(Object transformation records)
-----

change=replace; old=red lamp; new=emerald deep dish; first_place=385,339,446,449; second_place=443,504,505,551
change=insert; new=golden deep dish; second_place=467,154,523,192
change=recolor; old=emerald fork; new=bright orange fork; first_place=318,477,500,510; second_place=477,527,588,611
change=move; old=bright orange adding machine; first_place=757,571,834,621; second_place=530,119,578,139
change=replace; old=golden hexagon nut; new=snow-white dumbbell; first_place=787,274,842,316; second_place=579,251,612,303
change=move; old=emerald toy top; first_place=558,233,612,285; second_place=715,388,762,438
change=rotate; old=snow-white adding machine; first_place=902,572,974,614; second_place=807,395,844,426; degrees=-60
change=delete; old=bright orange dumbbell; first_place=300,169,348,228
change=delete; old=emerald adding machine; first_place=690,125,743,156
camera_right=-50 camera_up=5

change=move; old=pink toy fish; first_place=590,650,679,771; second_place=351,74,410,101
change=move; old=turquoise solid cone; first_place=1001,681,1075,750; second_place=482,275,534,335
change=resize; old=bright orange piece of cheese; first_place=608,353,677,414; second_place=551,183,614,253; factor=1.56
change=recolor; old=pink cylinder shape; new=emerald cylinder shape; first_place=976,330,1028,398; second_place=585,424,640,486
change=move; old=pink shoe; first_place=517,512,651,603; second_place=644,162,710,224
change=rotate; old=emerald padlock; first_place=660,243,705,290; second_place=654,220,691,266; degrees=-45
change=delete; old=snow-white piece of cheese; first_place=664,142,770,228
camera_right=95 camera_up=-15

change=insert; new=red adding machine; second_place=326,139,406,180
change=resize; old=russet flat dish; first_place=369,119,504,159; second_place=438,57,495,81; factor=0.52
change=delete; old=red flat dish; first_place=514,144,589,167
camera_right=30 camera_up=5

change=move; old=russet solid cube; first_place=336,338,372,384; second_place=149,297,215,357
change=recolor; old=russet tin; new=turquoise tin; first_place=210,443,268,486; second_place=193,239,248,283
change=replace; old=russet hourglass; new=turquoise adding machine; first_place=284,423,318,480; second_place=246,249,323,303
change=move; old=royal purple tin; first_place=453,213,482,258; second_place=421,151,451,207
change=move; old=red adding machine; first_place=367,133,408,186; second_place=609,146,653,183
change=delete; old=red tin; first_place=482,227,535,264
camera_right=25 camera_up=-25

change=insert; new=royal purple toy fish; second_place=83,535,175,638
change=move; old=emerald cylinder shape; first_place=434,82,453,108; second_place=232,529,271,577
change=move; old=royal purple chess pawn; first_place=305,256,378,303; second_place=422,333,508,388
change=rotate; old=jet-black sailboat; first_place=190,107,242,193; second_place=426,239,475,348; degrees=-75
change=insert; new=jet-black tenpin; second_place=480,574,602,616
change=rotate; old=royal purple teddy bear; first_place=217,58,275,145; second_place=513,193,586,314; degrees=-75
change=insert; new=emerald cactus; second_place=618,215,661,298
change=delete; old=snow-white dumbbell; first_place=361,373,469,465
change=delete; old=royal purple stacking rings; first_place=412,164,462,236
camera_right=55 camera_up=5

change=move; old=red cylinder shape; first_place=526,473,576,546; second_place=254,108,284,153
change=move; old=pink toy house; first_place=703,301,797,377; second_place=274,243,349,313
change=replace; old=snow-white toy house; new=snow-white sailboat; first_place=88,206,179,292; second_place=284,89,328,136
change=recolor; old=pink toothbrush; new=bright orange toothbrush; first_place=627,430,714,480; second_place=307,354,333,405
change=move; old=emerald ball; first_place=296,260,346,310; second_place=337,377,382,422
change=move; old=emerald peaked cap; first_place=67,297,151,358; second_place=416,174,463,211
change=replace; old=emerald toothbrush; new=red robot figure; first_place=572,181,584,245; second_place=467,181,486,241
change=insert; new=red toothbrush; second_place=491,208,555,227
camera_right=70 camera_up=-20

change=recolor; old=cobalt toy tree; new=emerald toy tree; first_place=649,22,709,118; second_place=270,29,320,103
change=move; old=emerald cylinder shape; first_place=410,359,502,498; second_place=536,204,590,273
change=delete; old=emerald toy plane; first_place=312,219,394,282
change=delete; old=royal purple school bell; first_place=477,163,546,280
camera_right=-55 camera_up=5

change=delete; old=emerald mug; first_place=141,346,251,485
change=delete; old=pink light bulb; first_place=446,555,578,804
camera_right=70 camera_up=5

-----

(YOUR INSTRUCTIONS) Within the entries, how many lines contain the word "golden"? Answer with a number alone.

(RESPONSE FOR THIS EXERCISE) 2